**WORK ORDER**
When copying the entries below, leave out every picture and keep the rest exact.

**SUPPLIED RECORDS**
= Beginning of Section =
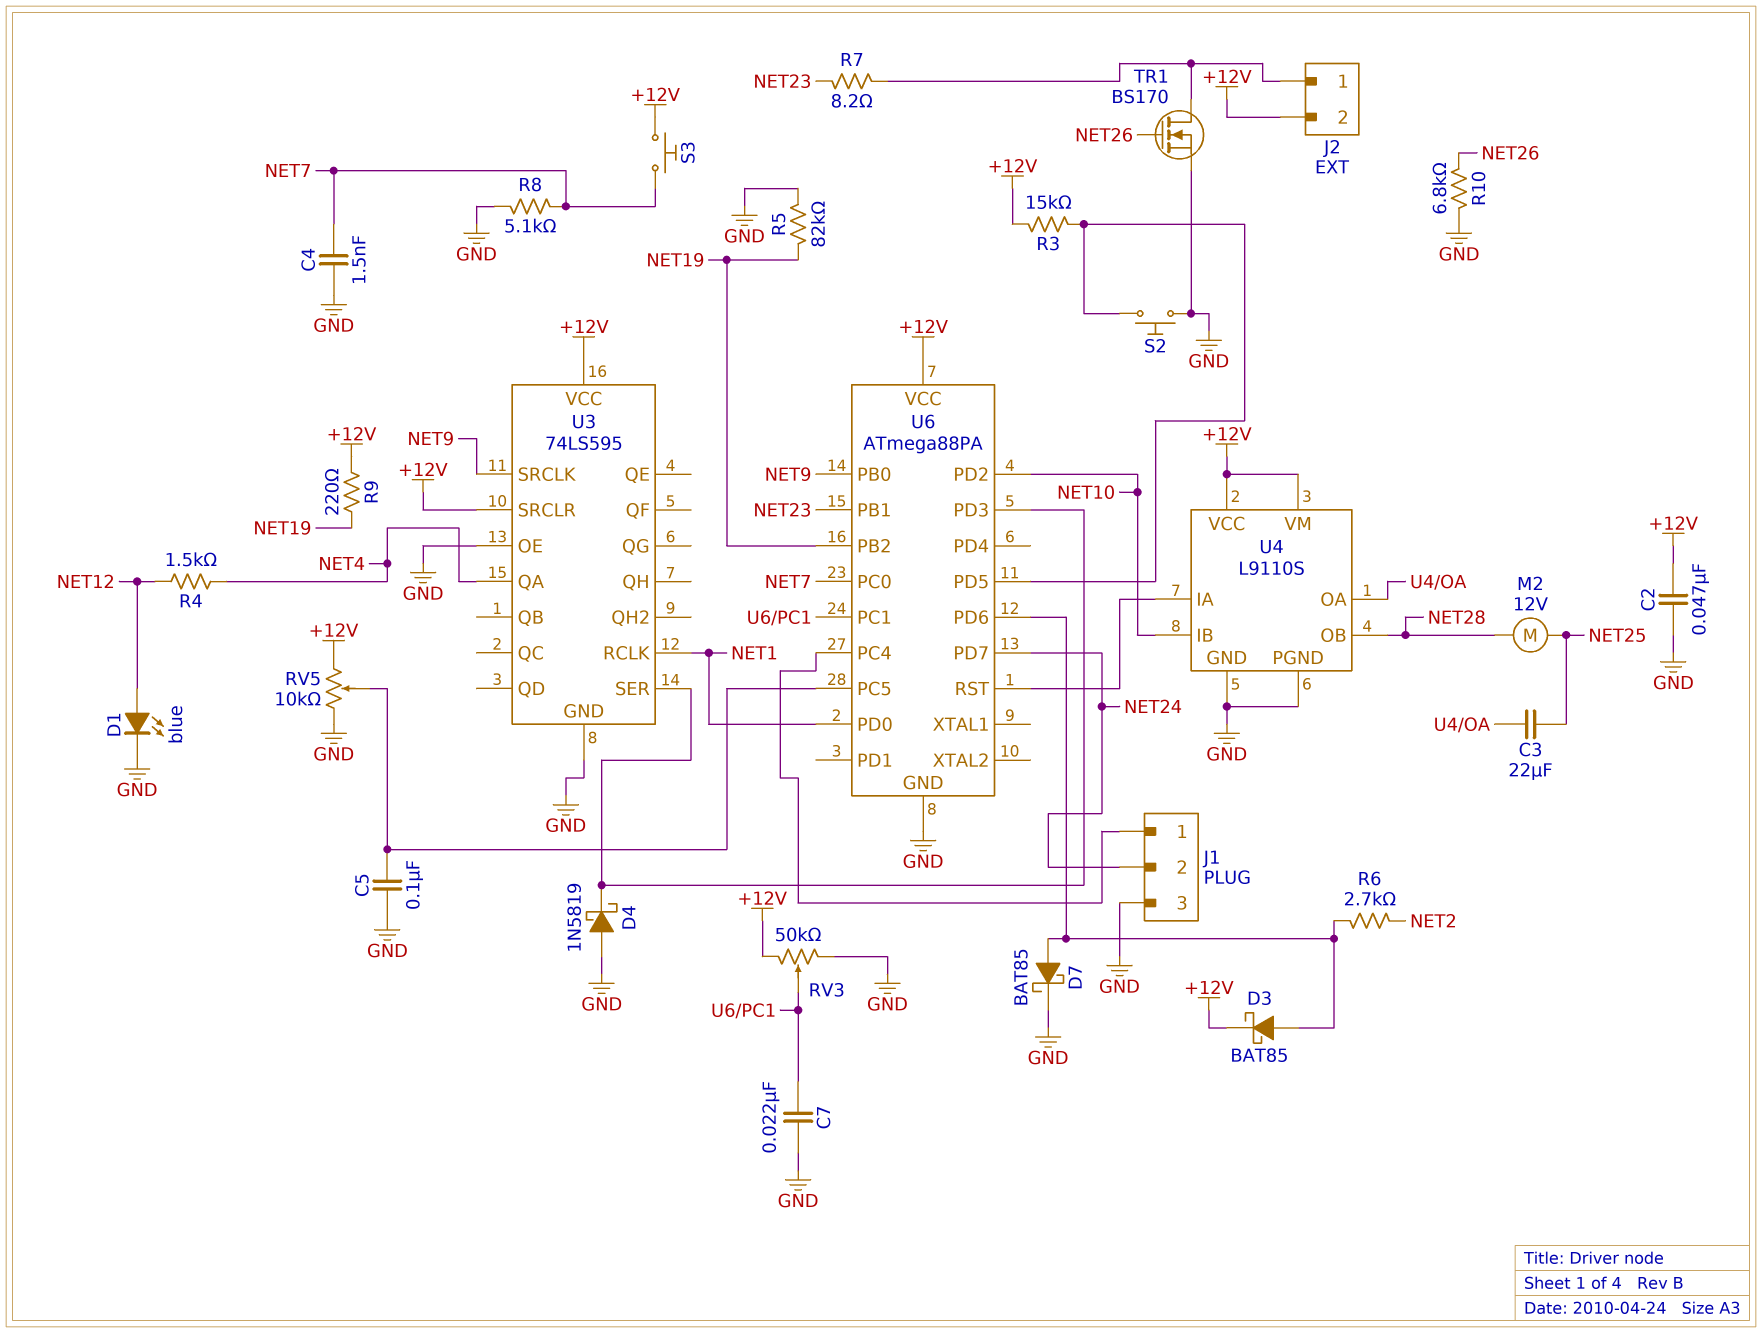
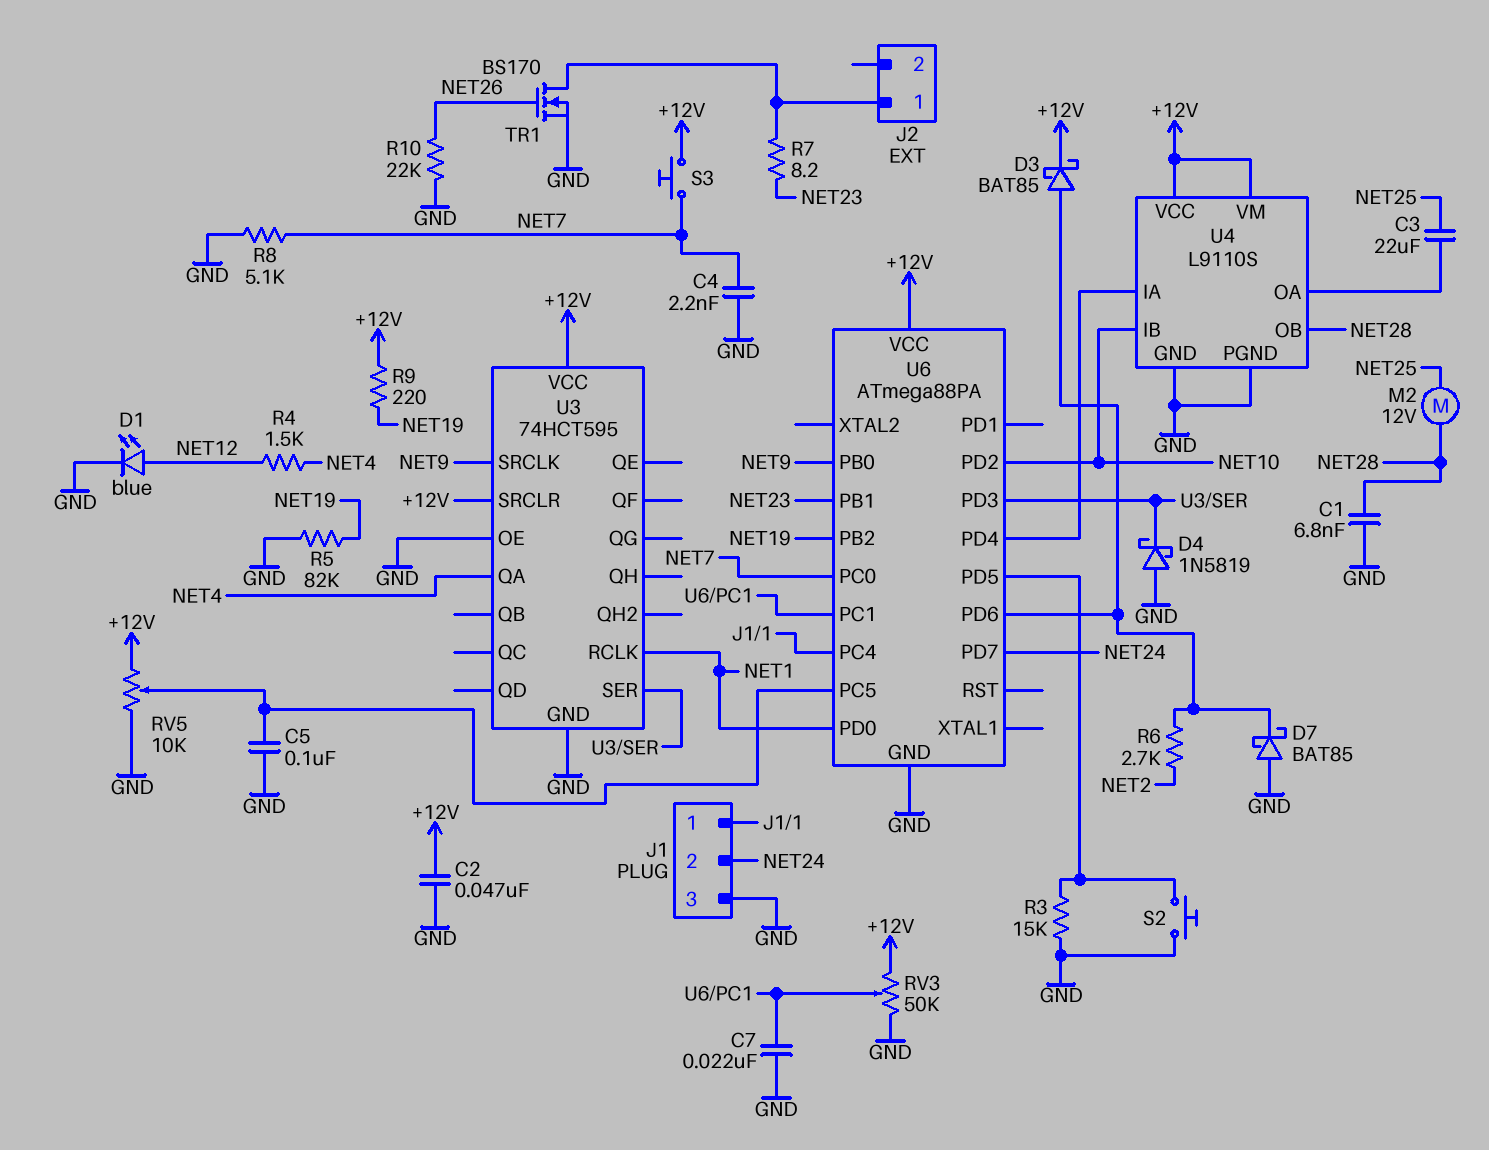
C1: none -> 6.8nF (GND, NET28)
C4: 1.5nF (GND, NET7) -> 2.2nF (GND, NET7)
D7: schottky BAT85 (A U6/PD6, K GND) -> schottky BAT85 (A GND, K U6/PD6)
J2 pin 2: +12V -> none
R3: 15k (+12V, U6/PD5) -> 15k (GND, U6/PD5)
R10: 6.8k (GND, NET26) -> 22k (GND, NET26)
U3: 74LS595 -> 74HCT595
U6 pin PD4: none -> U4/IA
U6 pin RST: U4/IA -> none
= End of Section =
**ANSWER BOX**
C1: none -> 6.8nF (GND, NET28)
C4: 1.5nF (GND, NET7) -> 2.2nF (GND, NET7)
D7: schottky BAT85 (A U6/PD6, K GND) -> schottky BAT85 (A GND, K U6/PD6)
J2 pin 2: +12V -> none
R3: 15k (+12V, U6/PD5) -> 15k (GND, U6/PD5)
R10: 6.8k (GND, NET26) -> 22k (GND, NET26)
U3: 74LS595 -> 74HCT595
U6 pin PD4: none -> U4/IA
U6 pin RST: U4/IA -> none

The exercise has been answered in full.